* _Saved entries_

======

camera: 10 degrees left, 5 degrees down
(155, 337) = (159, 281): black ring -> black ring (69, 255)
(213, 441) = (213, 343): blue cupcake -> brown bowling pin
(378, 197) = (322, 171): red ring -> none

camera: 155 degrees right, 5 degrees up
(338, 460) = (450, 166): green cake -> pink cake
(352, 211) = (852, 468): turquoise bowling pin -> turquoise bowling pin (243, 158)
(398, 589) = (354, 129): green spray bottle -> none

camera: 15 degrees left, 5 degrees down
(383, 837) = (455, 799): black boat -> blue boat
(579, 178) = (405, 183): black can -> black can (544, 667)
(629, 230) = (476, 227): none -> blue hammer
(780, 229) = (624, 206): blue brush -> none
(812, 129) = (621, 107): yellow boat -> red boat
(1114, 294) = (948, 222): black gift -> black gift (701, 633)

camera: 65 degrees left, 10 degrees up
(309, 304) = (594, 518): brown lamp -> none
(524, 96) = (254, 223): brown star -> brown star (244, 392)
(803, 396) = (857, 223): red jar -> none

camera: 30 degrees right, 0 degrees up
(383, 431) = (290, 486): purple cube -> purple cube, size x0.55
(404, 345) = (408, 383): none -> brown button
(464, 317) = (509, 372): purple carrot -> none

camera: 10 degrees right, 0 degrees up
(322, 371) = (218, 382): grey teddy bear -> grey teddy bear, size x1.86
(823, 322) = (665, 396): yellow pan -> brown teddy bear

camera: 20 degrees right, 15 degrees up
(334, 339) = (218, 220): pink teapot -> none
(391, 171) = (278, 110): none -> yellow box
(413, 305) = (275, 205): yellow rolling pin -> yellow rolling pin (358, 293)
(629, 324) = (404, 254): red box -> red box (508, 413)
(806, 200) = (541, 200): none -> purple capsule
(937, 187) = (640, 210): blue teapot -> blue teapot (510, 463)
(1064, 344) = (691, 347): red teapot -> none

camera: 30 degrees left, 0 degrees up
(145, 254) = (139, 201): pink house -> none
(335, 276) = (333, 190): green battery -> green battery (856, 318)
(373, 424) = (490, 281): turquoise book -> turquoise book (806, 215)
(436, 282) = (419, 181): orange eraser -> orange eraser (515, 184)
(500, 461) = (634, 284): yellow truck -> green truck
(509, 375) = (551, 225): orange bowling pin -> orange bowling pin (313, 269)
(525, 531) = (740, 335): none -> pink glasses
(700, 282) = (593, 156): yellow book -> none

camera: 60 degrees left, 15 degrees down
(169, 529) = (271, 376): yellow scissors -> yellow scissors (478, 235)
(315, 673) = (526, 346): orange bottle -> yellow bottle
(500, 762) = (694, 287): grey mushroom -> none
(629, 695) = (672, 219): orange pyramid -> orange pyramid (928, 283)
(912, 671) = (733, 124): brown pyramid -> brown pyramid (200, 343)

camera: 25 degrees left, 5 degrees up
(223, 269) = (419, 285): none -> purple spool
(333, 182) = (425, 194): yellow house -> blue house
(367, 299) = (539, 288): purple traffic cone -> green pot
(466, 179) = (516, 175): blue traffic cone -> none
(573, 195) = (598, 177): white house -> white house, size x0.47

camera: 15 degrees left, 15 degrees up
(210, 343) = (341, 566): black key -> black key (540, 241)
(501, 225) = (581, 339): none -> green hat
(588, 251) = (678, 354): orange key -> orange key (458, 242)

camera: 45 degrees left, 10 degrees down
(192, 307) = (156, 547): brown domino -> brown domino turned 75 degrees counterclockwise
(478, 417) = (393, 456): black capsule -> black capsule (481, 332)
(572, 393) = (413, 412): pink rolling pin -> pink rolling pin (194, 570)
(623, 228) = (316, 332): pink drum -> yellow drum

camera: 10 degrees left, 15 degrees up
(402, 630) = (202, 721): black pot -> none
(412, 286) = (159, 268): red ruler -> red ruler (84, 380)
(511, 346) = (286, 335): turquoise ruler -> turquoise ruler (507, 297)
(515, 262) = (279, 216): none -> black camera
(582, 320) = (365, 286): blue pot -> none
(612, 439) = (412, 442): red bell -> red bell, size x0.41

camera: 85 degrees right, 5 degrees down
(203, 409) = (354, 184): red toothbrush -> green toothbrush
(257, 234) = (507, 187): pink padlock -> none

======

* _What to work on_
Once you have read the records, repeat them all exactly.

* _Result_
camera: 10 degrees left, 5 degrees down
(155, 337) = (159, 281): black ring -> black ring (69, 255)
(213, 441) = (213, 343): blue cupcake -> brown bowling pin
(378, 197) = (322, 171): red ring -> none

camera: 155 degrees right, 5 degrees up
(338, 460) = (450, 166): green cake -> pink cake
(352, 211) = (852, 468): turquoise bowling pin -> turquoise bowling pin (243, 158)
(398, 589) = (354, 129): green spray bottle -> none

camera: 15 degrees left, 5 degrees down
(383, 837) = (455, 799): black boat -> blue boat
(579, 178) = (405, 183): black can -> black can (544, 667)
(629, 230) = (476, 227): none -> blue hammer
(780, 229) = (624, 206): blue brush -> none
(812, 129) = (621, 107): yellow boat -> red boat
(1114, 294) = (948, 222): black gift -> black gift (701, 633)

camera: 65 degrees left, 10 degrees up
(309, 304) = (594, 518): brown lamp -> none
(524, 96) = (254, 223): brown star -> brown star (244, 392)
(803, 396) = (857, 223): red jar -> none

camera: 30 degrees right, 0 degrees up
(383, 431) = (290, 486): purple cube -> purple cube, size x0.55
(404, 345) = (408, 383): none -> brown button
(464, 317) = (509, 372): purple carrot -> none

camera: 10 degrees right, 0 degrees up
(322, 371) = (218, 382): grey teddy bear -> grey teddy bear, size x1.86
(823, 322) = (665, 396): yellow pan -> brown teddy bear

camera: 20 degrees right, 15 degrees up
(334, 339) = (218, 220): pink teapot -> none
(391, 171) = (278, 110): none -> yellow box
(413, 305) = (275, 205): yellow rolling pin -> yellow rolling pin (358, 293)
(629, 324) = (404, 254): red box -> red box (508, 413)
(806, 200) = (541, 200): none -> purple capsule
(937, 187) = (640, 210): blue teapot -> blue teapot (510, 463)
(1064, 344) = (691, 347): red teapot -> none

camera: 30 degrees left, 0 degrees up
(145, 254) = (139, 201): pink house -> none
(335, 276) = (333, 190): green battery -> green battery (856, 318)
(373, 424) = (490, 281): turquoise book -> turquoise book (806, 215)
(436, 282) = (419, 181): orange eraser -> orange eraser (515, 184)
(500, 461) = (634, 284): yellow truck -> green truck
(509, 375) = (551, 225): orange bowling pin -> orange bowling pin (313, 269)
(525, 531) = (740, 335): none -> pink glasses
(700, 282) = (593, 156): yellow book -> none

camera: 60 degrees left, 15 degrees down
(169, 529) = (271, 376): yellow scissors -> yellow scissors (478, 235)
(315, 673) = (526, 346): orange bottle -> yellow bottle
(500, 762) = (694, 287): grey mushroom -> none
(629, 695) = (672, 219): orange pyramid -> orange pyramid (928, 283)
(912, 671) = (733, 124): brown pyramid -> brown pyramid (200, 343)

camera: 25 degrees left, 5 degrees up
(223, 269) = (419, 285): none -> purple spool
(333, 182) = (425, 194): yellow house -> blue house
(367, 299) = (539, 288): purple traffic cone -> green pot
(466, 179) = (516, 175): blue traffic cone -> none
(573, 195) = (598, 177): white house -> white house, size x0.47

camera: 15 degrees left, 15 degrees up
(210, 343) = (341, 566): black key -> black key (540, 241)
(501, 225) = (581, 339): none -> green hat
(588, 251) = (678, 354): orange key -> orange key (458, 242)

camera: 45 degrees left, 10 degrees down
(192, 307) = (156, 547): brown domino -> brown domino turned 75 degrees counterclockwise
(478, 417) = (393, 456): black capsule -> black capsule (481, 332)
(572, 393) = (413, 412): pink rolling pin -> pink rolling pin (194, 570)
(623, 228) = (316, 332): pink drum -> yellow drum

camera: 10 degrees left, 15 degrees up
(402, 630) = (202, 721): black pot -> none
(412, 286) = (159, 268): red ruler -> red ruler (84, 380)
(511, 346) = (286, 335): turquoise ruler -> turquoise ruler (507, 297)
(515, 262) = (279, 216): none -> black camera
(582, 320) = (365, 286): blue pot -> none
(612, 439) = (412, 442): red bell -> red bell, size x0.41

camera: 85 degrees right, 5 degrees down
(203, 409) = (354, 184): red toothbrush -> green toothbrush
(257, 234) = (507, 187): pink padlock -> none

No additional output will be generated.